■ What is being asked:
If a picture appears in the records, leave it out and transcribe the rest exactly.

[Data under study]

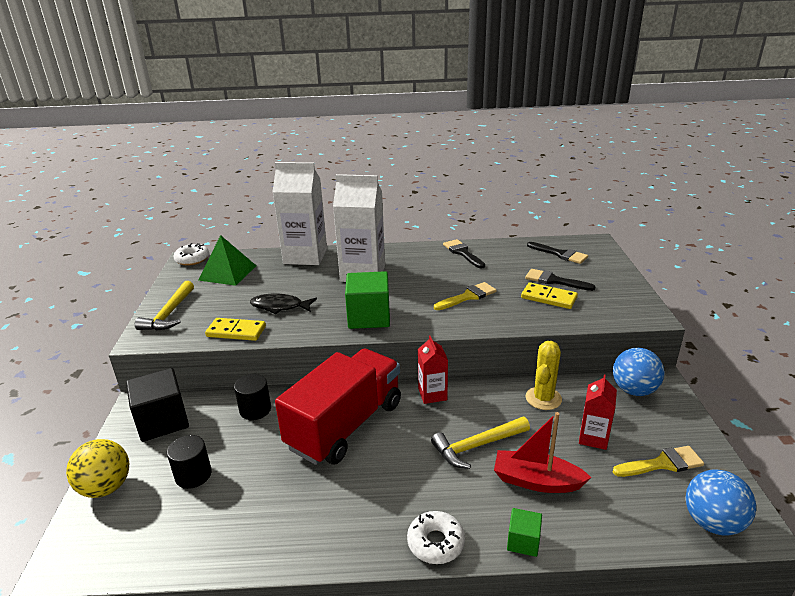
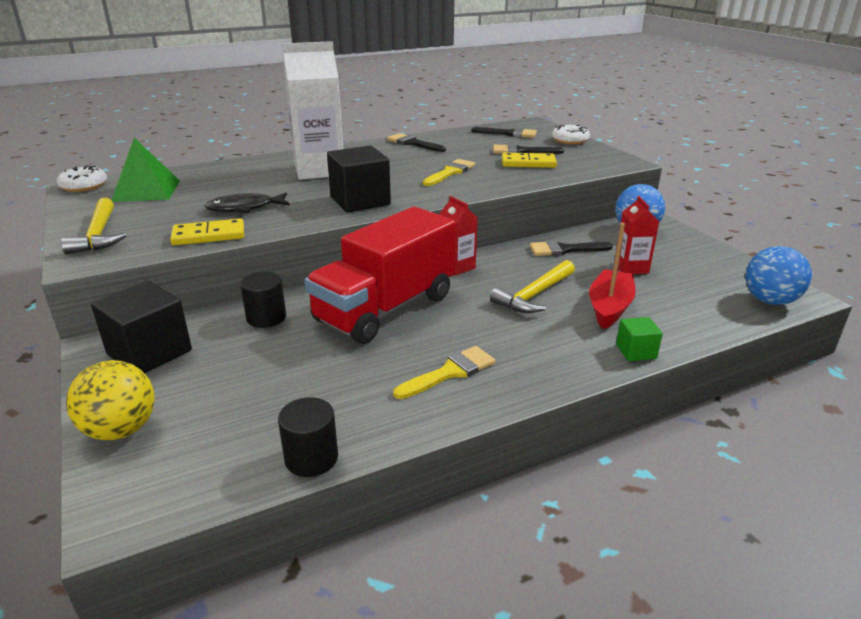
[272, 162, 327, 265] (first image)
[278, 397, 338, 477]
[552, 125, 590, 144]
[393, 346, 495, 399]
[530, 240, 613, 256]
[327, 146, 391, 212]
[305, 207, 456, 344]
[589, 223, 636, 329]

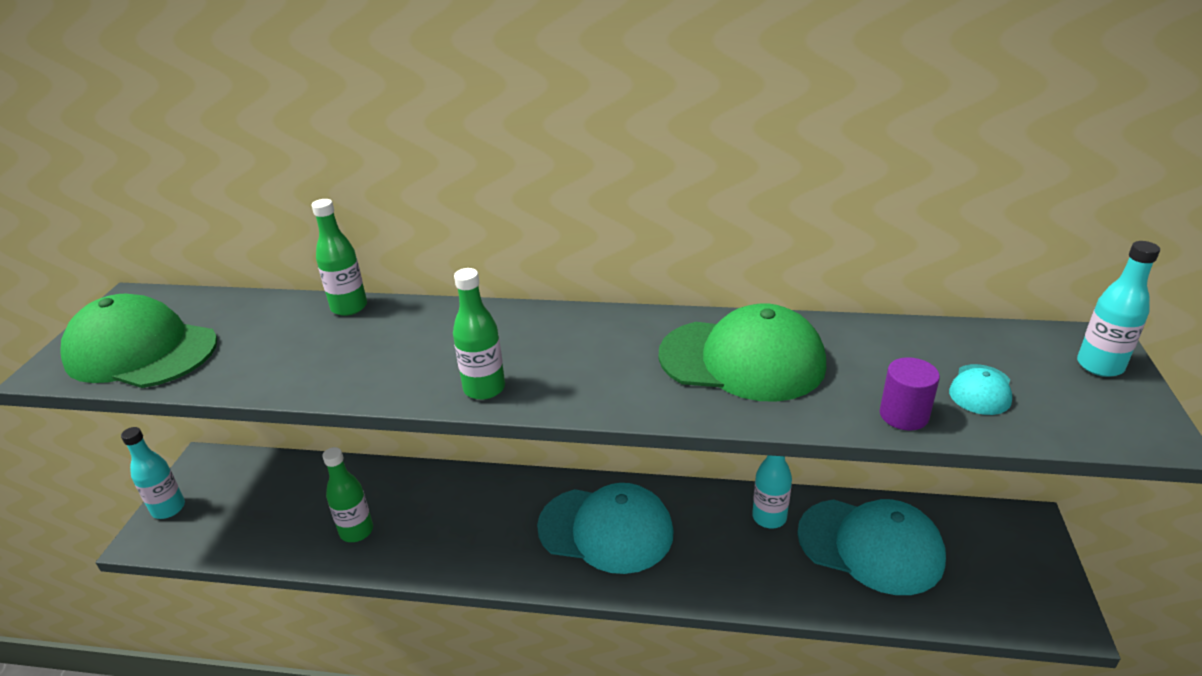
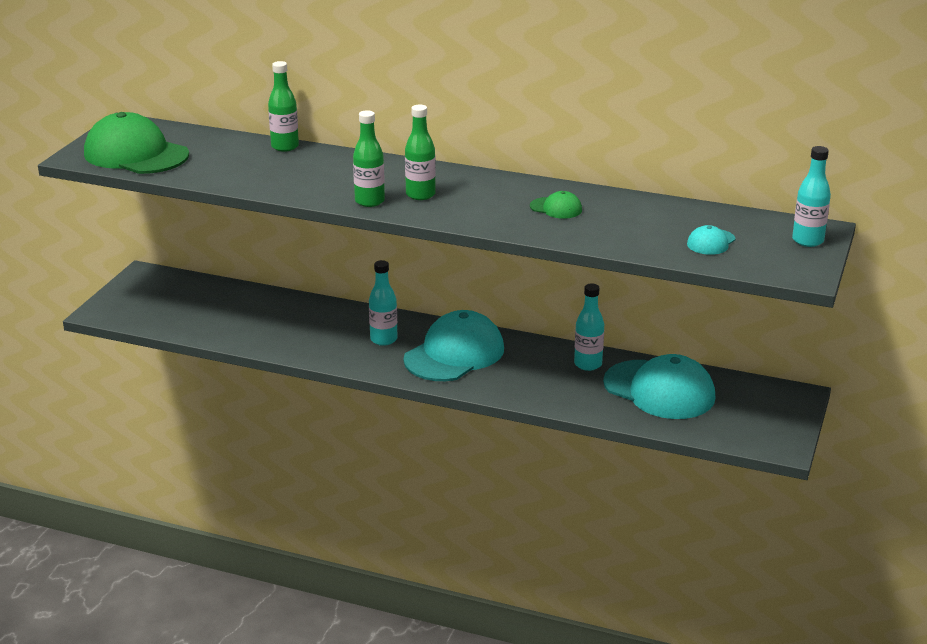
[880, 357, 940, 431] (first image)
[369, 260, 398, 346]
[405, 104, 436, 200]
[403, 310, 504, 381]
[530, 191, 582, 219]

[/Data under study]

■ Task solution:
[272, 162, 327, 265] (first image)
[278, 397, 338, 477]
[552, 125, 590, 144]
[393, 346, 495, 399]
[530, 240, 613, 256]
[327, 146, 391, 212]
[305, 207, 456, 344]
[589, 223, 636, 329]

[880, 357, 940, 431] (first image)
[369, 260, 398, 346]
[405, 104, 436, 200]
[403, 310, 504, 381]
[530, 191, 582, 219]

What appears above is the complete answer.